Problem to work on:
Copy all the material below, exactly as it stands.

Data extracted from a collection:
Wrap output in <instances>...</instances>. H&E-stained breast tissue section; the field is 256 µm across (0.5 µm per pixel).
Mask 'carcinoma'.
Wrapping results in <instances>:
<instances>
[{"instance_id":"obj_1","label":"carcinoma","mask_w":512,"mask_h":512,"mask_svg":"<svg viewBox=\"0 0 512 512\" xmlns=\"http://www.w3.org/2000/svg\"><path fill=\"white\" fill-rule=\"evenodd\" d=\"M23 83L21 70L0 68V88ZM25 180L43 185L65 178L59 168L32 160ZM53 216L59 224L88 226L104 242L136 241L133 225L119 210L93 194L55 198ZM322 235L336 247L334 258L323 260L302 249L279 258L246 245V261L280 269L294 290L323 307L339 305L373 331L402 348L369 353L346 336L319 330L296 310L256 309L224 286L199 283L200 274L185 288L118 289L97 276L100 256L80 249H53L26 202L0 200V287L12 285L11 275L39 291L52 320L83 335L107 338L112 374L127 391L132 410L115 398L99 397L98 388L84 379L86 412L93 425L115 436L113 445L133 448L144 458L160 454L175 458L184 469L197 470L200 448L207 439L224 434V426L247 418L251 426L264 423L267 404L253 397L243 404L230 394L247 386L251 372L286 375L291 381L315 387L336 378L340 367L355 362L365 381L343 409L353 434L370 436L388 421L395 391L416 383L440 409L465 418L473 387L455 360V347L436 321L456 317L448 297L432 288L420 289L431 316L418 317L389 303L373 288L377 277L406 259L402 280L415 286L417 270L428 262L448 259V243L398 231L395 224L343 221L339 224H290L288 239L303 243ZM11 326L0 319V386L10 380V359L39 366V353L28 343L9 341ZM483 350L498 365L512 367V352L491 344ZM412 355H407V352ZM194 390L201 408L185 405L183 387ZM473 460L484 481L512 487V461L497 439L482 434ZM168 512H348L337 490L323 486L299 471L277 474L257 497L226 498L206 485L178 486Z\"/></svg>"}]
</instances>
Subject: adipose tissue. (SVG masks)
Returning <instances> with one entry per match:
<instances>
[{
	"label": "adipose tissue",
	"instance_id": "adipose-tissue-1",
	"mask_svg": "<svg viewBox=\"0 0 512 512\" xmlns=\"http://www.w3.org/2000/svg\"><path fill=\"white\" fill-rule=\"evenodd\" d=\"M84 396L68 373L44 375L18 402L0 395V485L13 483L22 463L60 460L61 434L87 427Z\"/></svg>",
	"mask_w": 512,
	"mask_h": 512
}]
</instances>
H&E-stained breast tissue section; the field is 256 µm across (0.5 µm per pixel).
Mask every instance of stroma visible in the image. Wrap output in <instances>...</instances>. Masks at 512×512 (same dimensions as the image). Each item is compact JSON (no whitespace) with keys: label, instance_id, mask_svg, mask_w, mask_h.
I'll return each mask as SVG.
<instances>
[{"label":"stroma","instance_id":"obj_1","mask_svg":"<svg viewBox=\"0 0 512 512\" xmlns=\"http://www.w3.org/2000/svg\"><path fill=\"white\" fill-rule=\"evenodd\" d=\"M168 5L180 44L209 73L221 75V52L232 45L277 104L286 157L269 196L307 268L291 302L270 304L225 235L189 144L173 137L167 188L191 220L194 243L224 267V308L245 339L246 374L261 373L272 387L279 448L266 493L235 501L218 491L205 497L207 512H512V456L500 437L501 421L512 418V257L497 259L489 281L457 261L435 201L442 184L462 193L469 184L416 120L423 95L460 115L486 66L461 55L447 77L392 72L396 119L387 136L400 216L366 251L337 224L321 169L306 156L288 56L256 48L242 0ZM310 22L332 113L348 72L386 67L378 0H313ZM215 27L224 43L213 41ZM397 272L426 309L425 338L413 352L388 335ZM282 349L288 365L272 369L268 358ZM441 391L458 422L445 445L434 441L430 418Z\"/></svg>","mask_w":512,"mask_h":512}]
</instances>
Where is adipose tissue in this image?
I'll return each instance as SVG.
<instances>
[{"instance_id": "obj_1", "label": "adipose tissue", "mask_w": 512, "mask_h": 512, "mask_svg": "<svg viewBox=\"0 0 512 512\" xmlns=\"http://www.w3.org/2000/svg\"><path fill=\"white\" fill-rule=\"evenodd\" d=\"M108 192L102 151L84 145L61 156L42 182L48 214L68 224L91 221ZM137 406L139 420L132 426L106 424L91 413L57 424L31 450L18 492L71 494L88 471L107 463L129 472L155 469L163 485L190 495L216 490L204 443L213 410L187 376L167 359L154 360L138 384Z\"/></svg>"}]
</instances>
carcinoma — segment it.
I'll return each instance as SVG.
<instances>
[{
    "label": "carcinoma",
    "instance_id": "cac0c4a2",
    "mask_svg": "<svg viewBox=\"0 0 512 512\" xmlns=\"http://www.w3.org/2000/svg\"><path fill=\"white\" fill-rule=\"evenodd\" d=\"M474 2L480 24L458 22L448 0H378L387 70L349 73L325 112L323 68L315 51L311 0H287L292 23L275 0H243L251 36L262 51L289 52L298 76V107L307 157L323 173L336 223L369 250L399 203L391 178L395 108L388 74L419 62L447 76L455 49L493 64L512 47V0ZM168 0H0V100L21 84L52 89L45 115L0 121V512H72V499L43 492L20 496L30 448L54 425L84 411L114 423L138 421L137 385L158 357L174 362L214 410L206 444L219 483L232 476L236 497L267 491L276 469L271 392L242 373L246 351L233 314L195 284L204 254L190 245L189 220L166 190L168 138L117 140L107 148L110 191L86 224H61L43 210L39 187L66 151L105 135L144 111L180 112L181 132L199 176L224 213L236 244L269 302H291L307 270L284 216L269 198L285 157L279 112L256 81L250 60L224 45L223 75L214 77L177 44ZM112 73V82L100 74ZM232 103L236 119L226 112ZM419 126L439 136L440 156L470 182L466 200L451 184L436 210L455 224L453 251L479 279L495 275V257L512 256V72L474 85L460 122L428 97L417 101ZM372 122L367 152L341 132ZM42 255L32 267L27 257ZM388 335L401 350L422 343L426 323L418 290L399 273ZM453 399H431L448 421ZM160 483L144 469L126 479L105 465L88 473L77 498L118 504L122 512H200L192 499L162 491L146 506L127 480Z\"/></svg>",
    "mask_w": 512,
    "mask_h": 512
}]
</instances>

Answer in full:
Wrap output in <instances>...</instances>. H&E-stained breast tissue section; the field is 256 µm across (0.5 µm per pixel).
Mask 'carcinoma'.
Wrapping results in <instances>:
<instances>
[{"instance_id":"obj_1","label":"carcinoma","mask_w":512,"mask_h":512,"mask_svg":"<svg viewBox=\"0 0 512 512\" xmlns=\"http://www.w3.org/2000/svg\"><path fill=\"white\" fill-rule=\"evenodd\" d=\"M23 83L21 70L0 68V88ZM25 180L43 185L65 178L59 168L32 160ZM53 216L59 224L88 226L104 242L136 241L133 225L119 210L93 194L55 198ZM322 235L336 247L334 258L323 260L302 249L279 258L246 245V261L280 269L294 290L323 307L339 305L373 331L402 348L369 353L346 336L319 330L296 310L256 309L224 286L199 283L200 274L185 288L118 289L97 276L100 256L80 249H53L26 202L0 200V287L12 285L11 275L39 291L52 320L83 335L107 338L112 374L127 391L132 410L115 398L99 397L98 388L84 379L86 412L93 425L115 436L113 445L133 448L144 458L160 454L175 458L184 469L197 470L200 448L207 439L224 434V426L247 418L251 426L264 423L267 404L253 397L243 404L230 394L247 386L251 372L286 375L291 381L315 387L336 378L340 367L355 362L365 381L343 409L353 434L370 436L388 421L395 391L416 383L440 409L465 418L473 387L455 360V347L436 321L456 317L448 297L432 288L420 289L431 316L418 317L389 303L373 288L377 277L406 259L402 280L415 286L417 270L428 262L448 259V243L398 231L395 224L343 221L339 224H290L288 239L303 243ZM11 326L0 319V386L10 380V359L39 366V353L28 343L9 341ZM483 350L498 365L512 367V352L491 344ZM412 355H407V352ZM194 390L201 408L185 405L183 387ZM473 460L484 481L512 487V461L497 439L482 434ZM168 512H348L337 490L323 486L299 471L277 474L257 497L226 498L206 485L178 486Z\"/></svg>"}]
</instances>
Subject: adipose tissue. (SVG masks)
Returning <instances> with one entry per match:
<instances>
[{
	"label": "adipose tissue",
	"instance_id": "adipose-tissue-1",
	"mask_svg": "<svg viewBox=\"0 0 512 512\" xmlns=\"http://www.w3.org/2000/svg\"><path fill=\"white\" fill-rule=\"evenodd\" d=\"M84 396L68 373L44 375L18 402L0 395V485L13 483L22 463L60 460L61 434L87 427Z\"/></svg>",
	"mask_w": 512,
	"mask_h": 512
}]
</instances>
H&E-stained breast tissue section; the field is 256 µm across (0.5 µm per pixel).
Mask every instance of stroma visible in the image. Wrap output in <instances>...</instances>. Masks at 512×512 (same dimensions as the image). Each item is compact JSON (no whitespace) with keys: label, instance_id, mask_svg, mask_w, mask_h.
I'll return each mask as SVG.
<instances>
[{"label":"stroma","instance_id":"obj_1","mask_svg":"<svg viewBox=\"0 0 512 512\" xmlns=\"http://www.w3.org/2000/svg\"><path fill=\"white\" fill-rule=\"evenodd\" d=\"M168 5L180 44L209 73L221 75V52L232 45L277 104L286 157L269 196L307 268L291 302L270 304L225 235L189 144L173 137L167 188L191 220L194 243L224 267V308L245 339L246 374L261 373L272 387L279 448L266 493L235 501L218 491L205 497L207 512H512V456L500 437L501 421L512 418V257L497 259L489 281L457 261L435 201L442 184L462 193L469 184L416 120L423 95L460 115L486 66L461 55L447 77L392 72L396 119L387 136L400 216L366 251L337 224L321 169L306 156L288 56L256 48L242 0ZM310 22L332 113L348 72L386 67L378 0H313ZM215 27L224 43L213 41ZM397 272L426 309L425 338L413 352L388 335ZM282 349L288 365L272 369L268 358ZM441 391L458 422L445 445L434 441L430 418Z\"/></svg>","mask_w":512,"mask_h":512}]
</instances>
Where is adipose tissue in this image?
I'll return each instance as SVG.
<instances>
[{"instance_id": "obj_1", "label": "adipose tissue", "mask_w": 512, "mask_h": 512, "mask_svg": "<svg viewBox=\"0 0 512 512\" xmlns=\"http://www.w3.org/2000/svg\"><path fill=\"white\" fill-rule=\"evenodd\" d=\"M108 192L102 151L84 145L61 156L42 182L48 214L68 224L91 221ZM137 406L139 420L132 426L106 424L91 413L57 424L31 450L18 492L71 494L88 471L107 463L129 472L155 469L163 485L190 495L216 490L204 443L213 410L187 376L167 359L154 360L138 384Z\"/></svg>"}]
</instances>
carcinoma — segment it.
I'll return each instance as SVG.
<instances>
[{
    "label": "carcinoma",
    "instance_id": "cac0c4a2",
    "mask_svg": "<svg viewBox=\"0 0 512 512\" xmlns=\"http://www.w3.org/2000/svg\"><path fill=\"white\" fill-rule=\"evenodd\" d=\"M474 2L480 24L458 22L448 0H378L387 70L349 73L325 112L323 68L315 51L311 0H287L292 23L275 0H243L251 36L262 51L289 52L298 76V107L307 157L323 173L336 223L369 250L399 203L391 178L395 108L388 74L419 62L447 76L455 49L493 64L512 47V0ZM168 0H0V100L21 84L52 89L45 115L0 121V512H72V499L43 492L20 496L30 448L54 425L84 411L114 423L138 421L137 385L158 357L174 362L214 410L206 444L219 483L232 476L236 497L267 491L276 469L271 392L242 373L246 351L233 314L195 284L204 254L190 245L189 220L166 190L168 138L117 140L107 148L110 191L86 224H61L43 210L39 187L66 151L105 135L144 111L180 112L181 132L199 176L224 213L236 244L269 302H291L307 270L284 216L269 198L285 157L279 112L256 81L250 60L224 45L223 75L214 77L177 44ZM112 73V82L100 74ZM232 103L236 119L226 112ZM419 126L439 136L440 156L470 182L466 200L451 184L436 210L455 224L453 251L479 279L495 275V257L512 256V72L474 85L460 122L428 97L417 101ZM372 122L367 152L341 132ZM42 255L32 267L27 257ZM388 335L401 350L422 343L426 323L418 290L399 273ZM453 399H431L448 421ZM160 483L144 469L126 479L105 465L88 473L77 498L118 504L122 512H200L192 499L162 491L146 506L127 480Z\"/></svg>",
    "mask_w": 512,
    "mask_h": 512
}]
</instances>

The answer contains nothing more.